Work to be completed ▸ Below are the records; output them exactly from the first line through the line with "chair: (779, 44) -> (450, 688), added", stopping there.

• • • • •

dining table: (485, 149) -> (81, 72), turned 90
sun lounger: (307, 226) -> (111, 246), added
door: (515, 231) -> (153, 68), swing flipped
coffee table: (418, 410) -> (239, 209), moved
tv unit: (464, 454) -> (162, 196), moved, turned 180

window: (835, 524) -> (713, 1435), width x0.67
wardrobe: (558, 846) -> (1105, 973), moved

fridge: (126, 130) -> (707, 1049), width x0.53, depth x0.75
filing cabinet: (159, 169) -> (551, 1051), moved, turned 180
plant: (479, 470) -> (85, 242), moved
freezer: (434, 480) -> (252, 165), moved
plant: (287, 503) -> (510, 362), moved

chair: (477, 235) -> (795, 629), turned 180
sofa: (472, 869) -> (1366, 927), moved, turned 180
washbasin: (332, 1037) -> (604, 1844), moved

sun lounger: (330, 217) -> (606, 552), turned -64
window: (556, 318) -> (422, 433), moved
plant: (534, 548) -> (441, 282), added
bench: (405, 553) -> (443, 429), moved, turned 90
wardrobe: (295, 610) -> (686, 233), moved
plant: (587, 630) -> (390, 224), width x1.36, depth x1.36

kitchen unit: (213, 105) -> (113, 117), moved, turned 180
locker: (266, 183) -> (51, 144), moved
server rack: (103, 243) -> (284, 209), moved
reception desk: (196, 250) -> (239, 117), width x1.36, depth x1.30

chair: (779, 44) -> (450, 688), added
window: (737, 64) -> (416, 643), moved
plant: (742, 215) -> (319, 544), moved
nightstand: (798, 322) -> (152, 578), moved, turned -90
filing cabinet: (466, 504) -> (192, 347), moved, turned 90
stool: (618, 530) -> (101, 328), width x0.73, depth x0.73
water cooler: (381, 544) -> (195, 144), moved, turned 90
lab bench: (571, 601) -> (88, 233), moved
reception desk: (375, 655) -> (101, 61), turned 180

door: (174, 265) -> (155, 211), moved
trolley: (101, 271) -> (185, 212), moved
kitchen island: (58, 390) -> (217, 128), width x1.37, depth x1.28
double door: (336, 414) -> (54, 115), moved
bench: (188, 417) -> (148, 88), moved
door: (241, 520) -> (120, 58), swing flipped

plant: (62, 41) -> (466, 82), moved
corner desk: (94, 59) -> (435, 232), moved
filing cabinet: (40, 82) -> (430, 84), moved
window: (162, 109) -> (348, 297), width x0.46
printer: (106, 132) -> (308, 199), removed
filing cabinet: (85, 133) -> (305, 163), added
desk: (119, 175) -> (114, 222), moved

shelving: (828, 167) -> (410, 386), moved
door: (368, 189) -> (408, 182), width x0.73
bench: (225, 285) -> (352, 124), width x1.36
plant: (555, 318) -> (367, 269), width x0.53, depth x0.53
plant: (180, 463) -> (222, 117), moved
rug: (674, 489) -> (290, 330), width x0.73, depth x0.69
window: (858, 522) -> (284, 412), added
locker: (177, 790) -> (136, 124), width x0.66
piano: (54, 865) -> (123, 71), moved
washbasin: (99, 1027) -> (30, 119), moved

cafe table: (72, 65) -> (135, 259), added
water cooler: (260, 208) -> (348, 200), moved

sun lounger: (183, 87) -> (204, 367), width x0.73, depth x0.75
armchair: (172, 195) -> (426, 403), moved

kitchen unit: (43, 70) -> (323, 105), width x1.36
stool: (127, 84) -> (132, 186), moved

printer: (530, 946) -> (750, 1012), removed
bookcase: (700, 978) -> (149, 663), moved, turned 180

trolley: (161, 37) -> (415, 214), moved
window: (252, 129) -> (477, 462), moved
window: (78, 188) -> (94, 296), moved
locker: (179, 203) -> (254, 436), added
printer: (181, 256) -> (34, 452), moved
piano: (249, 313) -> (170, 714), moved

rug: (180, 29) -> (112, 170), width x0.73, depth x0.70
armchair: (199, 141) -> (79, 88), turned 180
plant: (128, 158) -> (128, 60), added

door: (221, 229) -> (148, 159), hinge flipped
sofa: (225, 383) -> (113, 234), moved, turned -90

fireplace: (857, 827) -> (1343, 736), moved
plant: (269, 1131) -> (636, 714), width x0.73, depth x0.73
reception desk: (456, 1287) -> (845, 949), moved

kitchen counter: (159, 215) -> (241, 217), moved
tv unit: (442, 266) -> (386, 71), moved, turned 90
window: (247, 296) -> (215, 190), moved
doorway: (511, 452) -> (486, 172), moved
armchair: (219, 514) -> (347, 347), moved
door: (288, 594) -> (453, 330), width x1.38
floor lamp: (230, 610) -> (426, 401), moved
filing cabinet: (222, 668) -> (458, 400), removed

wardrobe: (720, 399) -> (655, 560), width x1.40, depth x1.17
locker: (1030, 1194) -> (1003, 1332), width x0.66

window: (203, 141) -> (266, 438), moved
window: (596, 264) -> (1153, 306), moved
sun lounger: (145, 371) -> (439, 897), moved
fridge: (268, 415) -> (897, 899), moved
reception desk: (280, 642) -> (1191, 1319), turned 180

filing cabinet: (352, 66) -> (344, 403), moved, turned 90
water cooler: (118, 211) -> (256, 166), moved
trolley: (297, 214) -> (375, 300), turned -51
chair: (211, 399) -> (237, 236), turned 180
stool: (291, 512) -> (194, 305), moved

• • • • •

Answer section ▸
dining table: (485, 149) -> (81, 72), turned 90
sun lounger: (307, 226) -> (111, 246), added
door: (515, 231) -> (153, 68), swing flipped
coffee table: (418, 410) -> (239, 209), moved
tv unit: (464, 454) -> (162, 196), moved, turned 180

window: (835, 524) -> (713, 1435), width x0.67
wardrobe: (558, 846) -> (1105, 973), moved

fridge: (126, 130) -> (707, 1049), width x0.53, depth x0.75
filing cabinet: (159, 169) -> (551, 1051), moved, turned 180
plant: (479, 470) -> (85, 242), moved
freezer: (434, 480) -> (252, 165), moved
plant: (287, 503) -> (510, 362), moved

chair: (477, 235) -> (795, 629), turned 180
sofa: (472, 869) -> (1366, 927), moved, turned 180
washbasin: (332, 1037) -> (604, 1844), moved

sun lounger: (330, 217) -> (606, 552), turned -64
window: (556, 318) -> (422, 433), moved
plant: (534, 548) -> (441, 282), added
bench: (405, 553) -> (443, 429), moved, turned 90
wardrobe: (295, 610) -> (686, 233), moved
plant: (587, 630) -> (390, 224), width x1.36, depth x1.36

kitchen unit: (213, 105) -> (113, 117), moved, turned 180
locker: (266, 183) -> (51, 144), moved
server rack: (103, 243) -> (284, 209), moved
reception desk: (196, 250) -> (239, 117), width x1.36, depth x1.30

chair: (779, 44) -> (450, 688), added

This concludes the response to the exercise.